[Stored data entries]
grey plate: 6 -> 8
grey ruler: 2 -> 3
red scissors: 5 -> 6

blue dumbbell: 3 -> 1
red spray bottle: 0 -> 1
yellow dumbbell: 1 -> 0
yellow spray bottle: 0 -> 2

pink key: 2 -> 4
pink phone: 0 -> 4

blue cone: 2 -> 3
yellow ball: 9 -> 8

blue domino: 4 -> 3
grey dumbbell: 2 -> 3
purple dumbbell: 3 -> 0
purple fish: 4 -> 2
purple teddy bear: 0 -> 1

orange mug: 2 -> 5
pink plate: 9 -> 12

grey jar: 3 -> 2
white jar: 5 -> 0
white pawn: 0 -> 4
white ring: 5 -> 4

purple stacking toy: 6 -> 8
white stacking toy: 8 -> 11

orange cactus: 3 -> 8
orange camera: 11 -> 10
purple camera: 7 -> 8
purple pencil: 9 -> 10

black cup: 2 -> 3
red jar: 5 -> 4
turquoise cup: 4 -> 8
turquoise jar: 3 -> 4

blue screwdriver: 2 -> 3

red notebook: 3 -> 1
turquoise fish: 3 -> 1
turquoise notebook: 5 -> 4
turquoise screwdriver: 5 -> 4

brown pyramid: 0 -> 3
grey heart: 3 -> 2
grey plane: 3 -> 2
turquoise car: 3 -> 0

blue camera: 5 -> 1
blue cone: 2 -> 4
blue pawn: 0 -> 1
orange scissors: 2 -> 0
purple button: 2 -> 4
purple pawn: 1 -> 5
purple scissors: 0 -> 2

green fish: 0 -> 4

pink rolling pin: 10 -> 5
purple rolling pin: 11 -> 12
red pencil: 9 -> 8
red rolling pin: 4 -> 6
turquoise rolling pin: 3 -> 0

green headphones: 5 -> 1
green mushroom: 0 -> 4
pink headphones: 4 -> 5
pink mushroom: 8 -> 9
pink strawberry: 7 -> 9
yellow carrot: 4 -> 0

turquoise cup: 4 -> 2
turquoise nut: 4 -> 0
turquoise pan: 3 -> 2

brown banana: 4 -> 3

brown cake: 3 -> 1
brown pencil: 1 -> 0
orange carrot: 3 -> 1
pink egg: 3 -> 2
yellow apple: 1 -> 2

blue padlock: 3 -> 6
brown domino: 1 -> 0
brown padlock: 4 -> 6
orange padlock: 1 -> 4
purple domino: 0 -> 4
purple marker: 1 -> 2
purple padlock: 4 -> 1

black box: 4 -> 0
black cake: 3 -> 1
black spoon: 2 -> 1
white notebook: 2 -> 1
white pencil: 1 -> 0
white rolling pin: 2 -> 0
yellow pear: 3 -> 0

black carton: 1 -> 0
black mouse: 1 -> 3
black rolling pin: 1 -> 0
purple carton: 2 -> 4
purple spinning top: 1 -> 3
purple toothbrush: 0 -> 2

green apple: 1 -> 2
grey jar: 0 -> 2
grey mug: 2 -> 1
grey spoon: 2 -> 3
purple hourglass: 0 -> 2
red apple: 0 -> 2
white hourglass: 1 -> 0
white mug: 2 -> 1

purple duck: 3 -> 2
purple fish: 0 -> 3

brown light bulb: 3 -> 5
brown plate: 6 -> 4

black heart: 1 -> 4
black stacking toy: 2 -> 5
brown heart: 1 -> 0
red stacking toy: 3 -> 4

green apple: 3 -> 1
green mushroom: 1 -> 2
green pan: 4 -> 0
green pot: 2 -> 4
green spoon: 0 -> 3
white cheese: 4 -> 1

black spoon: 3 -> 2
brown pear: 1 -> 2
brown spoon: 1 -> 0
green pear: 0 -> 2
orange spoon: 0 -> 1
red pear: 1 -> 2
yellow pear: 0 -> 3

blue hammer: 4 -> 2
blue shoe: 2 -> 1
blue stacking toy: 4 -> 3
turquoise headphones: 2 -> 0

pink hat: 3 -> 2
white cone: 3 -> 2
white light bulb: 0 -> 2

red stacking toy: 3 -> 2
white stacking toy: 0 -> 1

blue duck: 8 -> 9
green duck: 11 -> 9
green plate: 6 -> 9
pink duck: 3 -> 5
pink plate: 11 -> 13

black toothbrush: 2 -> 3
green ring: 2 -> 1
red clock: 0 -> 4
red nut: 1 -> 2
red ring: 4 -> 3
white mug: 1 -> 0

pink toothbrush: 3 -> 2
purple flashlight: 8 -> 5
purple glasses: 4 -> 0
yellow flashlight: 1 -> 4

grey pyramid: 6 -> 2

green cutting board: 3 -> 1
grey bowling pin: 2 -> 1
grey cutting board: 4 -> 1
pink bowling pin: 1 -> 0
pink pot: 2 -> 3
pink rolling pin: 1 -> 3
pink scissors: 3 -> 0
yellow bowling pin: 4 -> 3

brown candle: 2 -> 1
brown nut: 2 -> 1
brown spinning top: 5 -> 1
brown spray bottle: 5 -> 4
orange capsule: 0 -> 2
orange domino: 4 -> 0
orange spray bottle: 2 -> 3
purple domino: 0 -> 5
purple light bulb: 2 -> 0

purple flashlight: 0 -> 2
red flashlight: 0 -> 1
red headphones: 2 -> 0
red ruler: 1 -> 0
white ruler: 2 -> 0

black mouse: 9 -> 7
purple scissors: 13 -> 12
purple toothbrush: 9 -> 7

(DESCRIPTION OF THE TASK) Repeat the line that contains "purple flashlight: 8 -> 5", then every line after it until the records end, with nothing added.

(TASK SOLUTION)
purple flashlight: 8 -> 5
purple glasses: 4 -> 0
yellow flashlight: 1 -> 4

grey pyramid: 6 -> 2

green cutting board: 3 -> 1
grey bowling pin: 2 -> 1
grey cutting board: 4 -> 1
pink bowling pin: 1 -> 0
pink pot: 2 -> 3
pink rolling pin: 1 -> 3
pink scissors: 3 -> 0
yellow bowling pin: 4 -> 3

brown candle: 2 -> 1
brown nut: 2 -> 1
brown spinning top: 5 -> 1
brown spray bottle: 5 -> 4
orange capsule: 0 -> 2
orange domino: 4 -> 0
orange spray bottle: 2 -> 3
purple domino: 0 -> 5
purple light bulb: 2 -> 0

purple flashlight: 0 -> 2
red flashlight: 0 -> 1
red headphones: 2 -> 0
red ruler: 1 -> 0
white ruler: 2 -> 0

black mouse: 9 -> 7
purple scissors: 13 -> 12
purple toothbrush: 9 -> 7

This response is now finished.